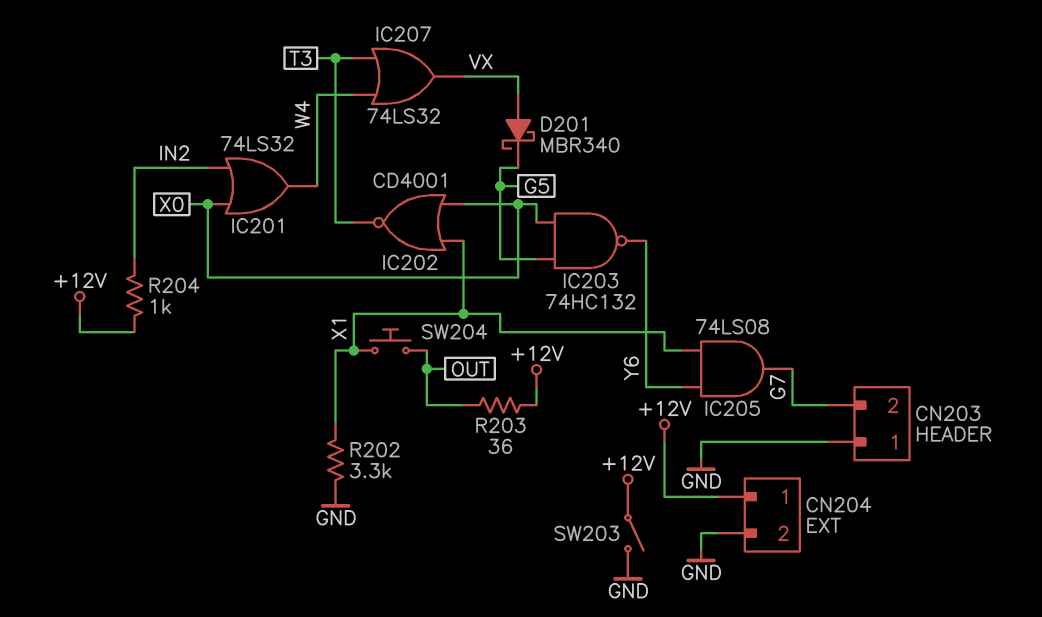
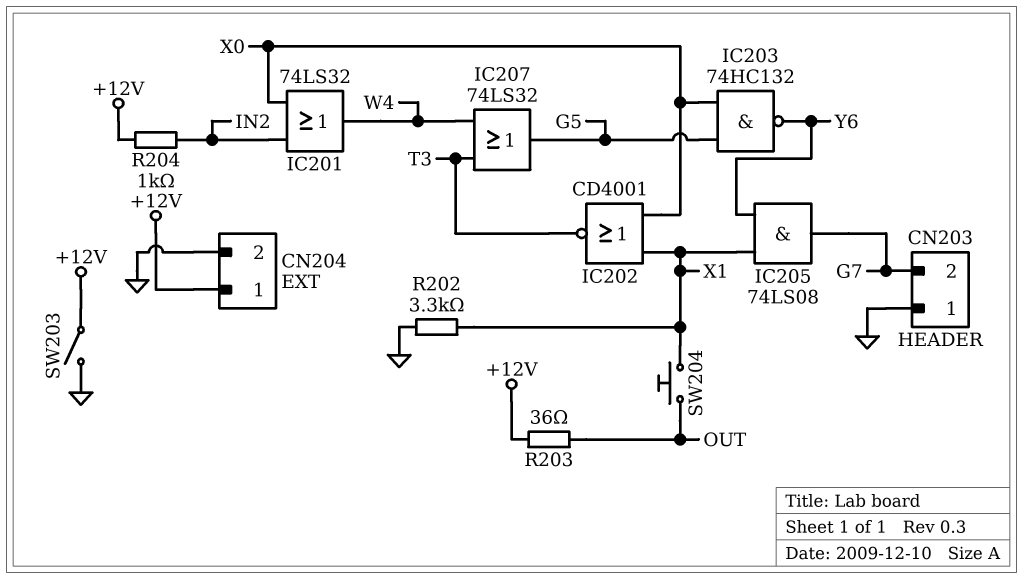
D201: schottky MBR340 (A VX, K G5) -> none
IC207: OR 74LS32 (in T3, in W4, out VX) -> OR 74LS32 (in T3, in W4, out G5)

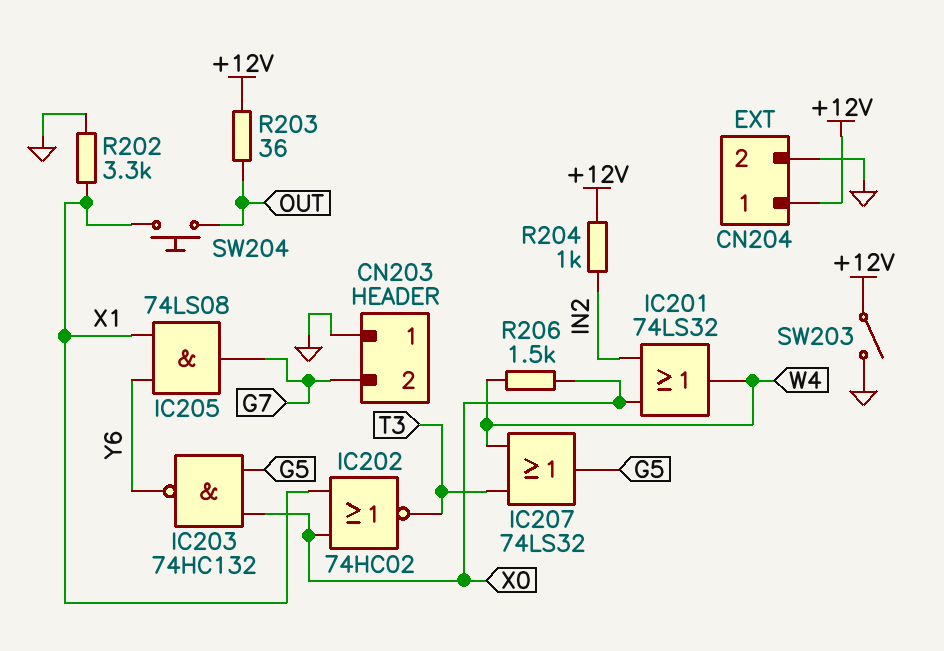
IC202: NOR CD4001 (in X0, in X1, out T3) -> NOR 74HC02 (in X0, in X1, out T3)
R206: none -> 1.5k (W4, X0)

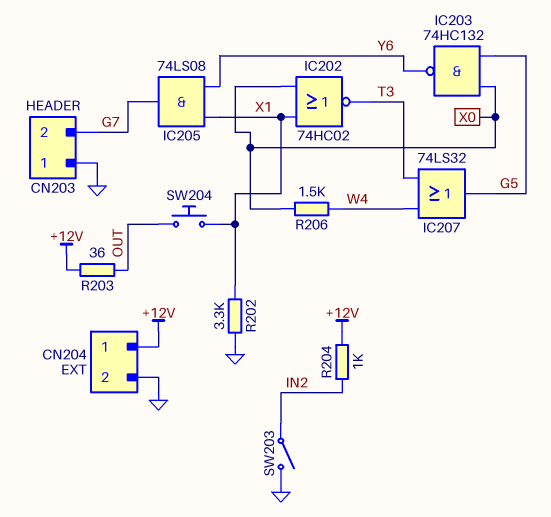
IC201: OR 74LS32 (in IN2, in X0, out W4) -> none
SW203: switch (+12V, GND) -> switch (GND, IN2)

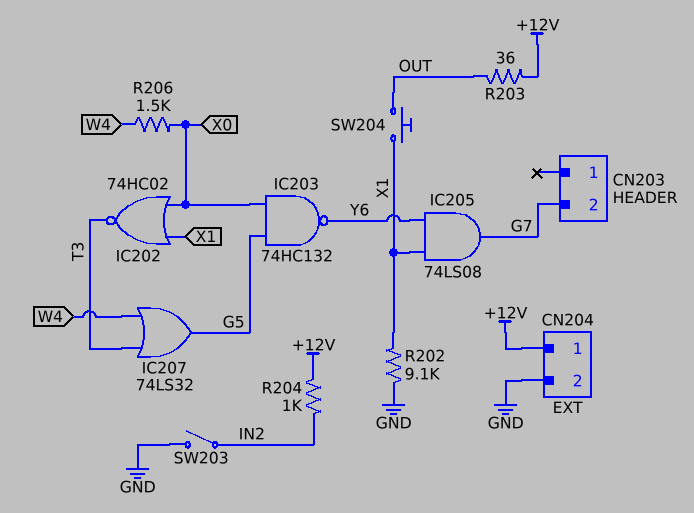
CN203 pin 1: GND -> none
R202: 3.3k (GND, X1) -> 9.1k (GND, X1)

***

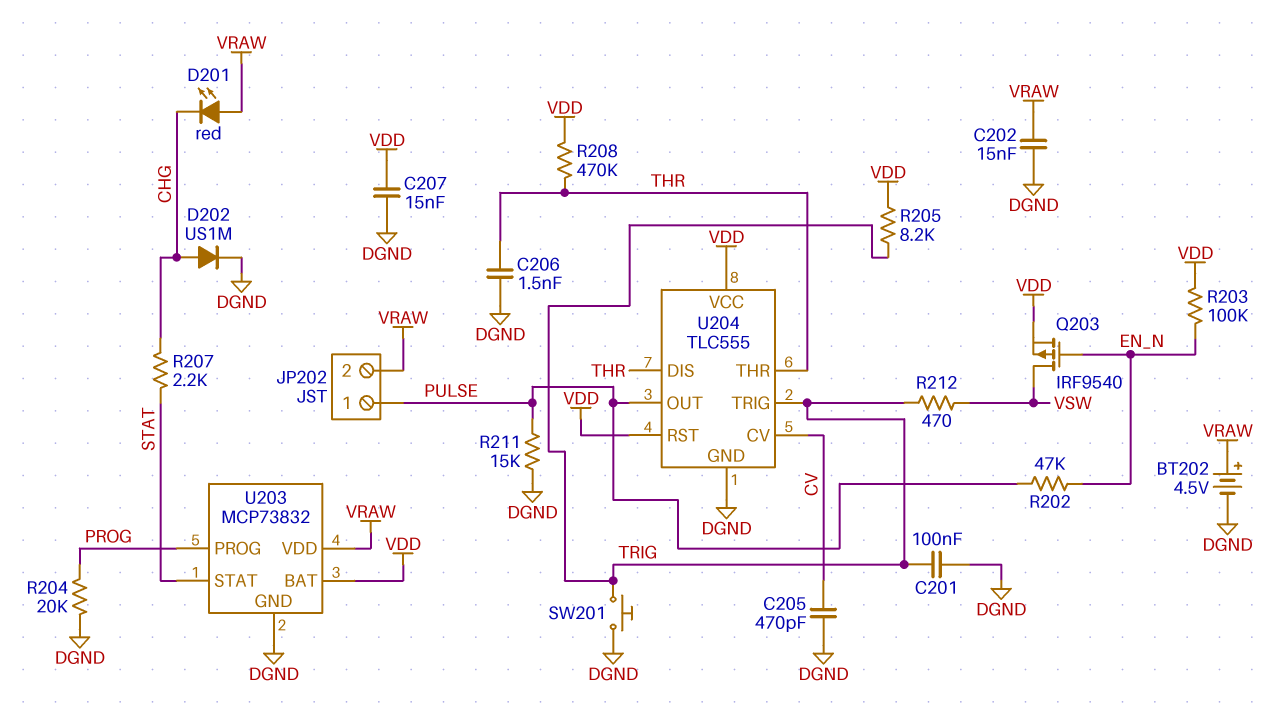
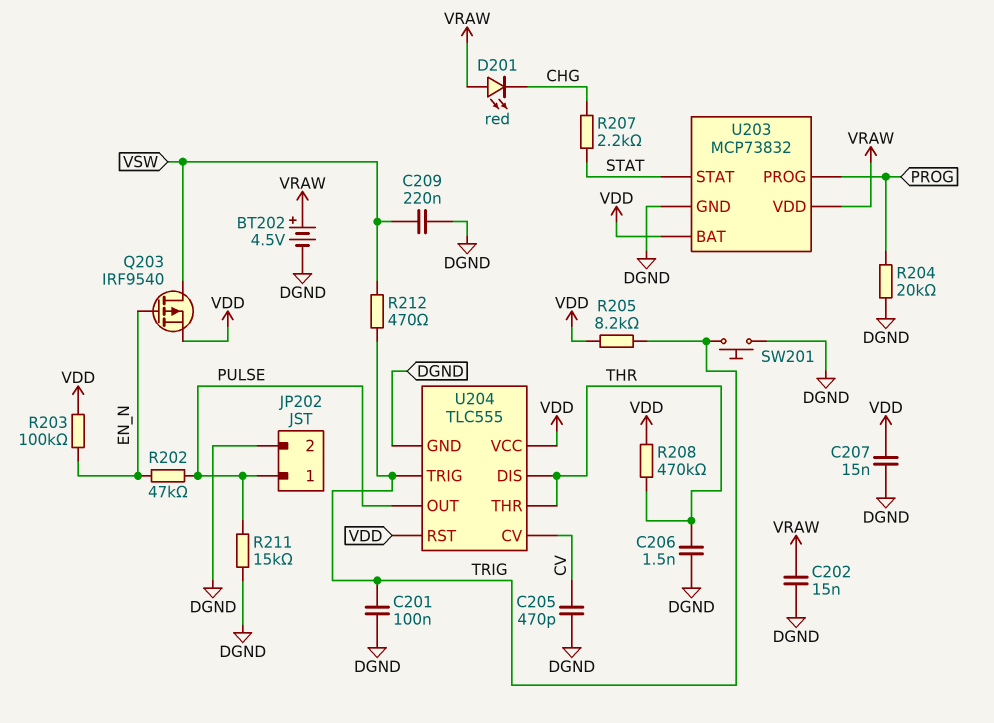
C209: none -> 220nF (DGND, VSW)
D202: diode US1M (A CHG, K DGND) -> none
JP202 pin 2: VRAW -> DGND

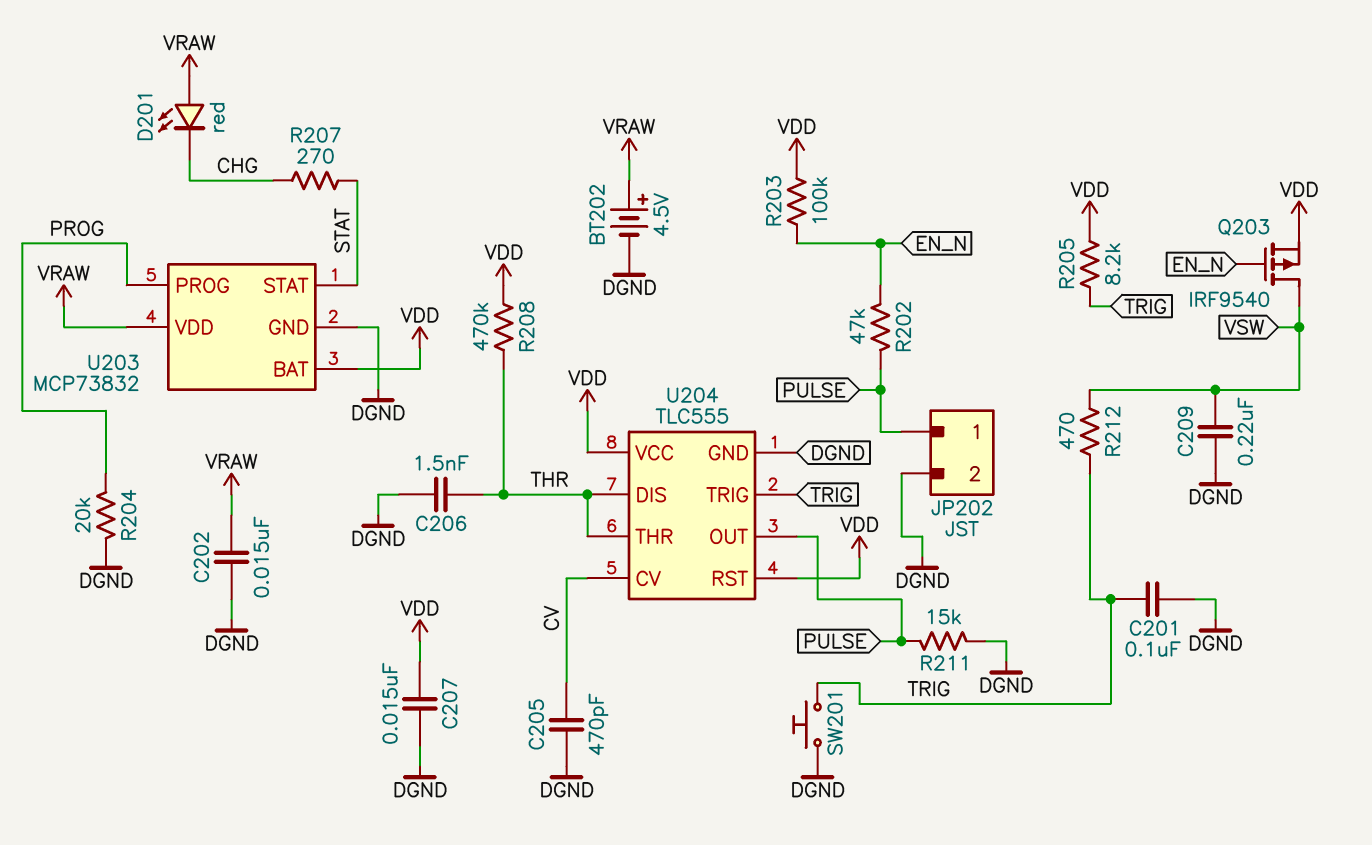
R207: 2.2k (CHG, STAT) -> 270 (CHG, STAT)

***

Leaving out all pictures, set down exactly the lines of the material above, from the line with "IC207: OR 74LS32" to the line with "R202: 3.3k (GND, X1) -> 9.1k (GND, X1)" inclusive, and no others.

**EXPECTED ANSWER:**
IC207: OR 74LS32 (in T3, in W4, out VX) -> OR 74LS32 (in T3, in W4, out G5)

IC202: NOR CD4001 (in X0, in X1, out T3) -> NOR 74HC02 (in X0, in X1, out T3)
R206: none -> 1.5k (W4, X0)

IC201: OR 74LS32 (in IN2, in X0, out W4) -> none
SW203: switch (+12V, GND) -> switch (GND, IN2)

CN203 pin 1: GND -> none
R202: 3.3k (GND, X1) -> 9.1k (GND, X1)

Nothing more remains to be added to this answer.